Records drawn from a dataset
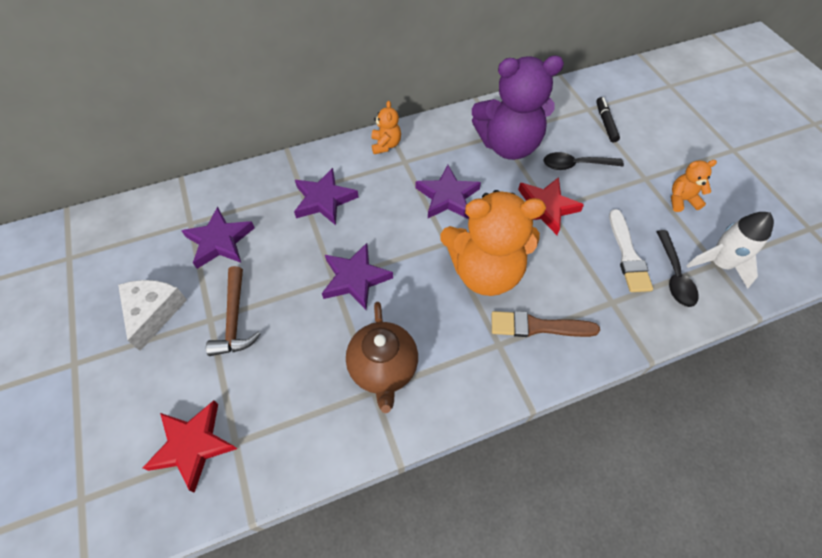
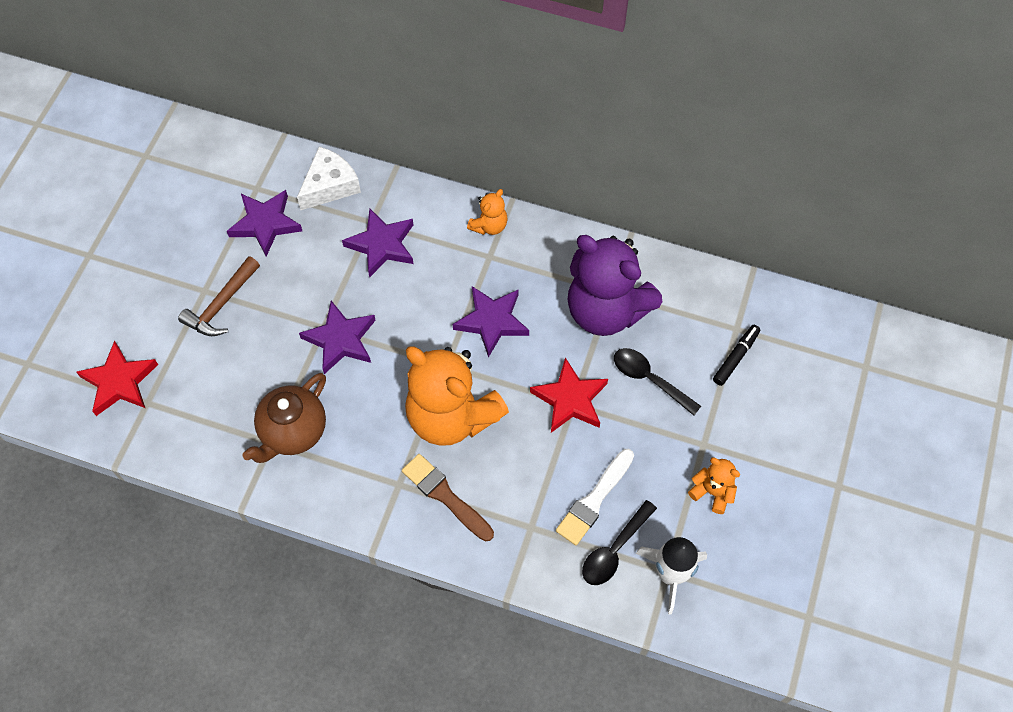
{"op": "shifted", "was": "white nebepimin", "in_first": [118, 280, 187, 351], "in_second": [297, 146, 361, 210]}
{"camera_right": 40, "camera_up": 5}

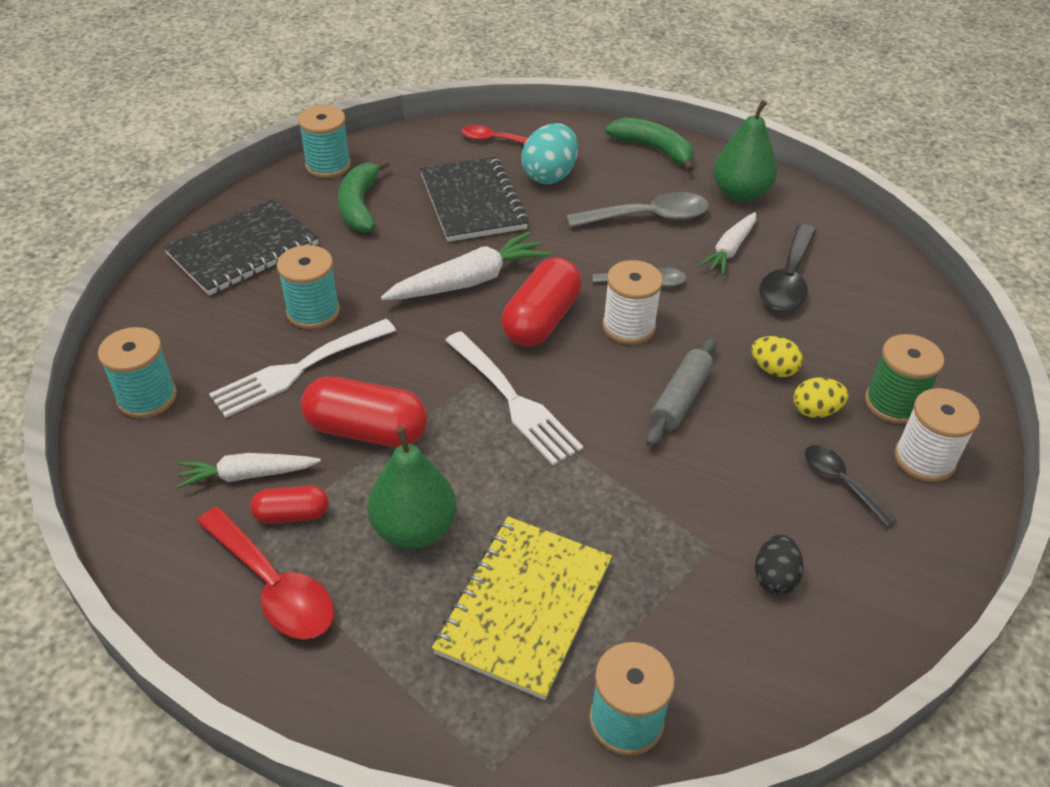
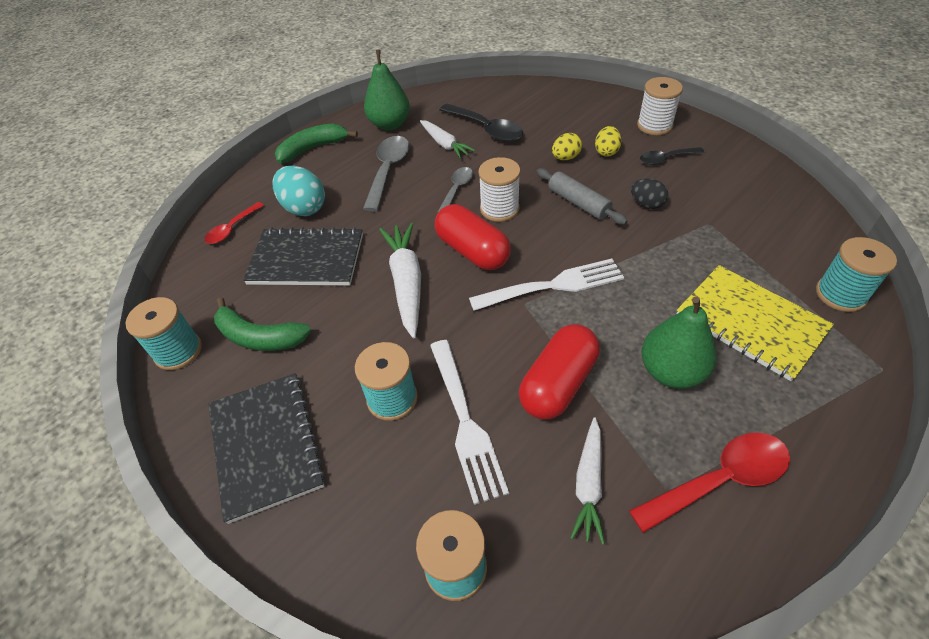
{"op": "gone", "was": "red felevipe", "in_first": [250, 486, 329, 524]}
{"op": "gone", "was": "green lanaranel", "in_first": [865, 334, 944, 424]}
{"op": "shifted", "was": "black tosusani", "in_first": [755, 535, 803, 594], "in_second": [631, 179, 668, 209]}
{"camera_right": -65, "camera_up": 5}

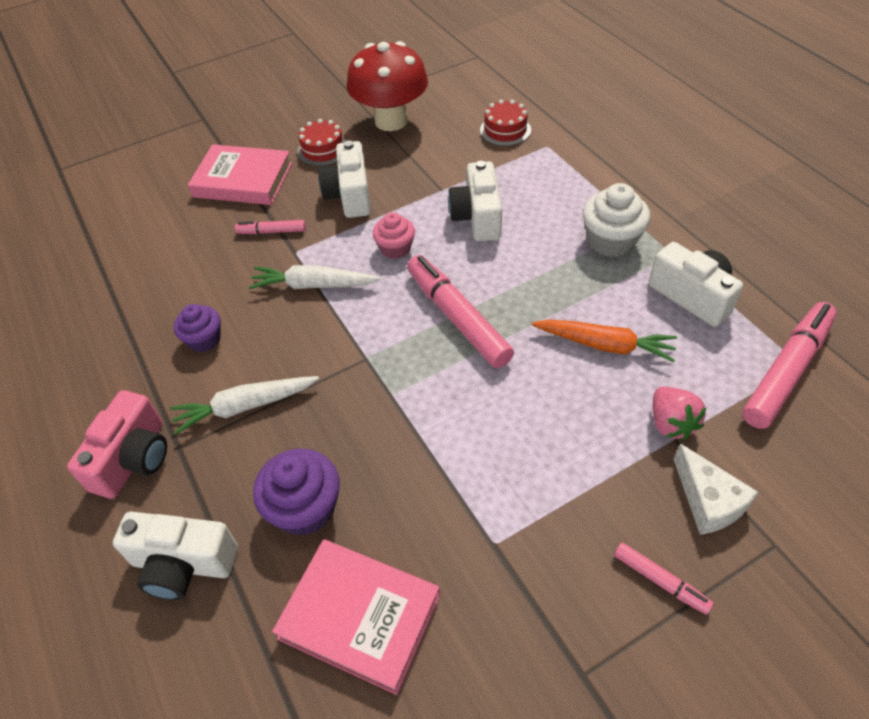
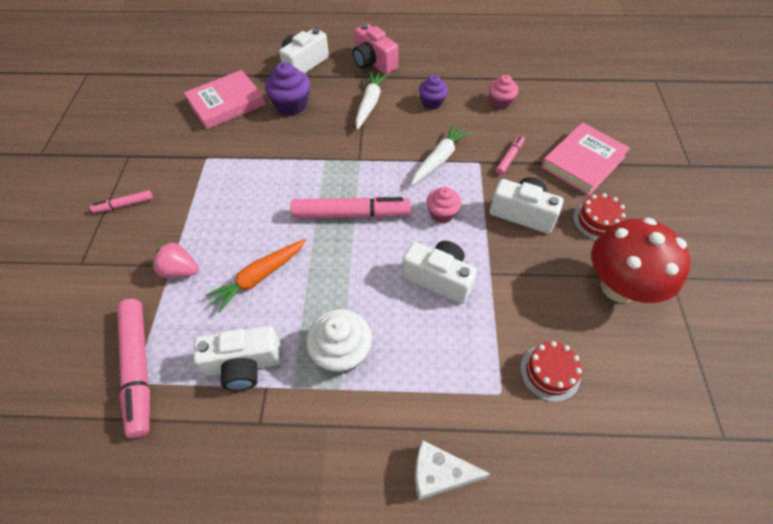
{"op": "new", "now": "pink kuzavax", "in_second": [489, 75, 518, 109]}
{"op": "shifted", "was": "white nebepimin", "in_first": [674, 444, 759, 535], "in_second": [415, 440, 490, 500]}
{"camera_right": 120, "camera_up": 5}

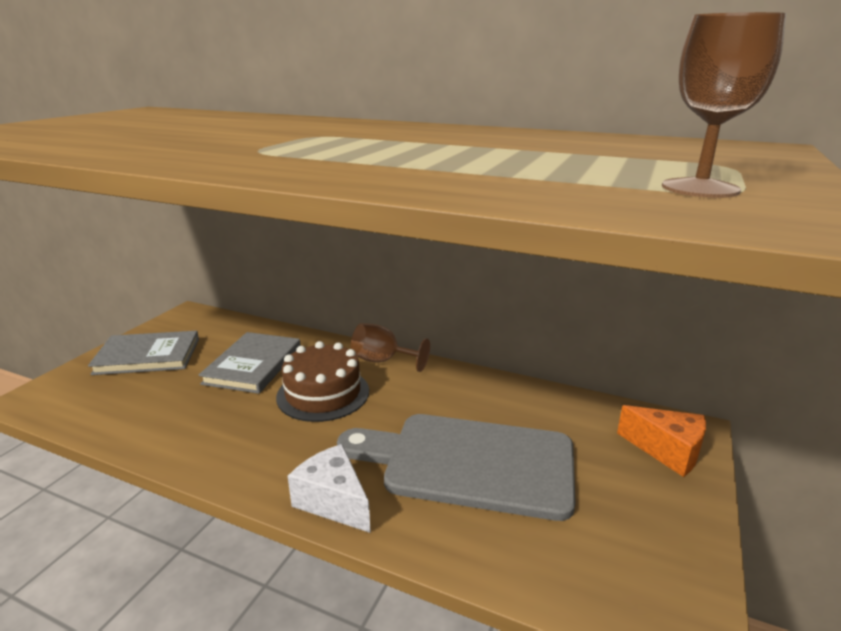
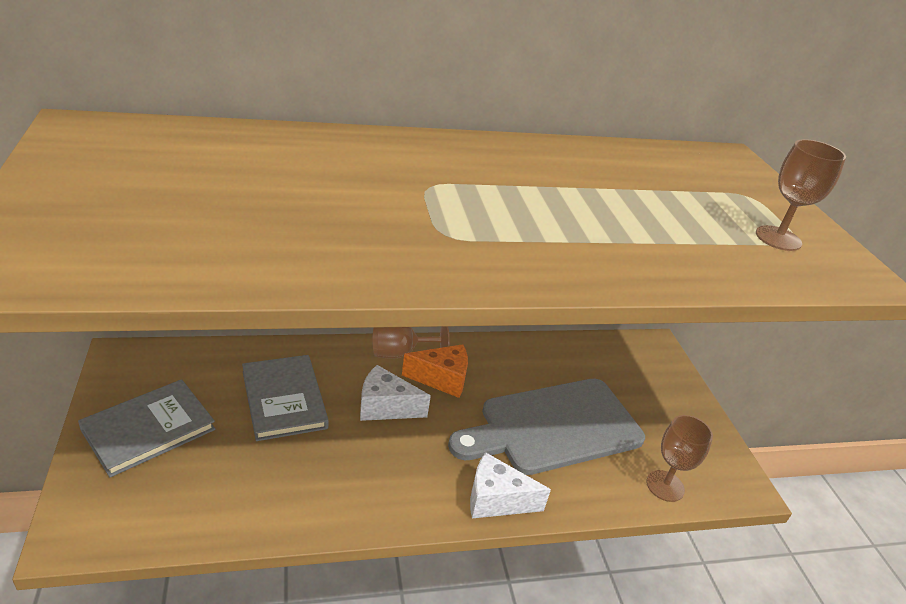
{"op": "new", "now": "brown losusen", "in_second": [646, 415, 713, 502]}
{"op": "shifted", "was": "orange nebepimin", "in_first": [617, 405, 706, 477], "in_second": [402, 344, 468, 398]}
{"op": "swapped", "was": "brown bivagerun", "now": "white nebepimin", "in_first": [276, 341, 369, 422], "in_second": [360, 365, 431, 421]}
{"camera_right": -40, "camera_up": 10}

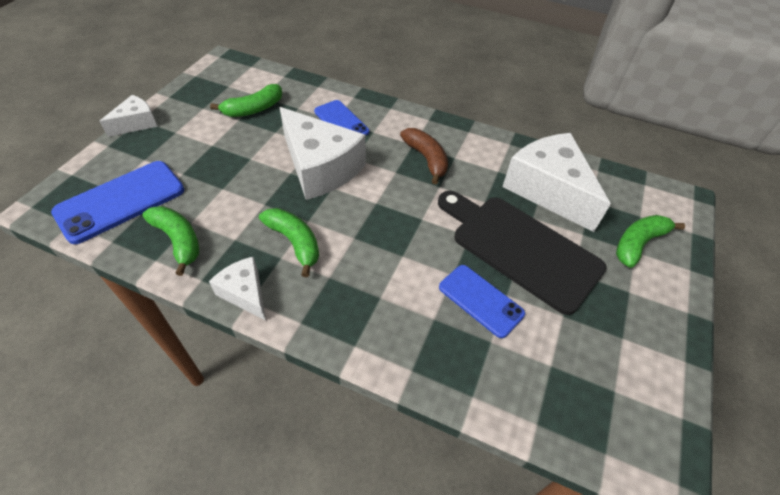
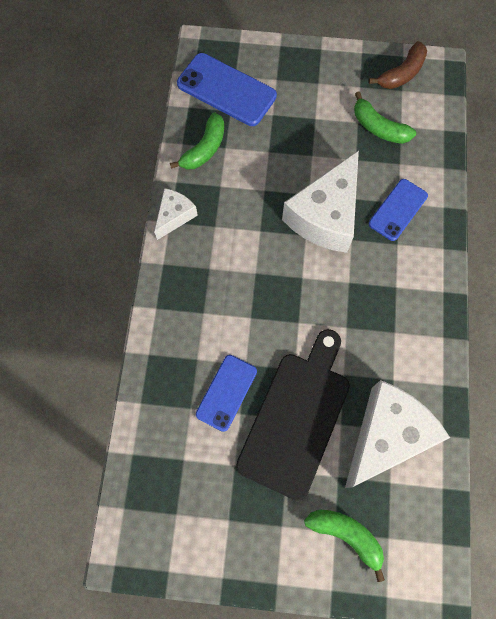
{"op": "gone", "was": "white nebepimin", "in_first": [99, 95, 158, 137]}
{"op": "gone", "was": "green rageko", "in_first": [259, 208, 319, 277]}
{"op": "shifted", "was": "brown rageko", "in_first": [400, 128, 448, 184], "in_second": [369, 41, 427, 89]}
{"camera_right": 75, "camera_up": 20}

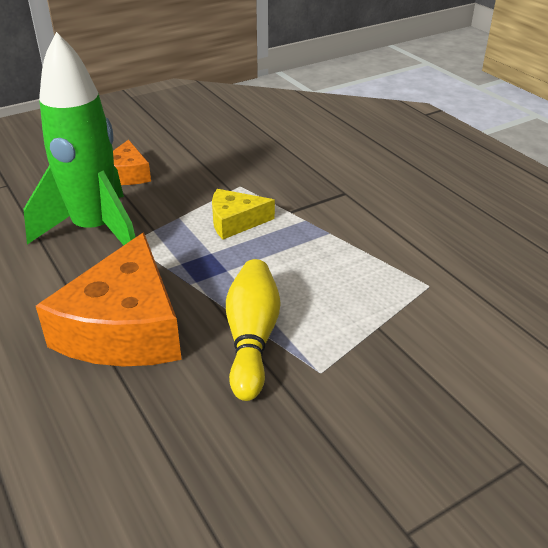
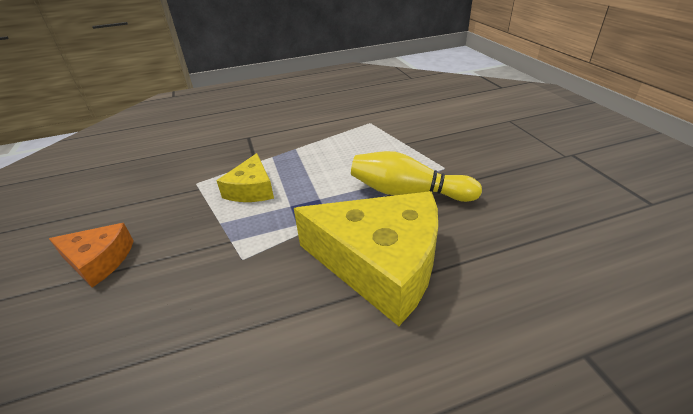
{"op": "gone", "was": "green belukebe", "in_first": [24, 32, 135, 245]}
{"op": "repainted", "was": "orange nebepimin", "now": "yellow nebepimin", "in_first": [36, 232, 182, 366], "in_second": [294, 191, 438, 326]}
{"camera_right": -75, "camera_up": 0}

• **The task**
Above are the records; repeat them all exactly, without the pictures.

• **Output for this task**
{"op": "shifted", "was": "white nebepimin", "in_first": [118, 280, 187, 351], "in_second": [297, 146, 361, 210]}
{"camera_right": 40, "camera_up": 5}

{"op": "gone", "was": "red felevipe", "in_first": [250, 486, 329, 524]}
{"op": "gone", "was": "green lanaranel", "in_first": [865, 334, 944, 424]}
{"op": "shifted", "was": "black tosusani", "in_first": [755, 535, 803, 594], "in_second": [631, 179, 668, 209]}
{"camera_right": -65, "camera_up": 5}

{"op": "new", "now": "pink kuzavax", "in_second": [489, 75, 518, 109]}
{"op": "shifted", "was": "white nebepimin", "in_first": [674, 444, 759, 535], "in_second": [415, 440, 490, 500]}
{"camera_right": 120, "camera_up": 5}

{"op": "new", "now": "brown losusen", "in_second": [646, 415, 713, 502]}
{"op": "shifted", "was": "orange nebepimin", "in_first": [617, 405, 706, 477], "in_second": [402, 344, 468, 398]}
{"op": "swapped", "was": "brown bivagerun", "now": "white nebepimin", "in_first": [276, 341, 369, 422], "in_second": [360, 365, 431, 421]}
{"camera_right": -40, "camera_up": 10}

{"op": "gone", "was": "white nebepimin", "in_first": [99, 95, 158, 137]}
{"op": "gone", "was": "green rageko", "in_first": [259, 208, 319, 277]}
{"op": "shifted", "was": "brown rageko", "in_first": [400, 128, 448, 184], "in_second": [369, 41, 427, 89]}
{"camera_right": 75, "camera_up": 20}

{"op": "gone", "was": "green belukebe", "in_first": [24, 32, 135, 245]}
{"op": "repainted", "was": "orange nebepimin", "now": "yellow nebepimin", "in_first": [36, 232, 182, 366], "in_second": [294, 191, 438, 326]}
{"camera_right": -75, "camera_up": 0}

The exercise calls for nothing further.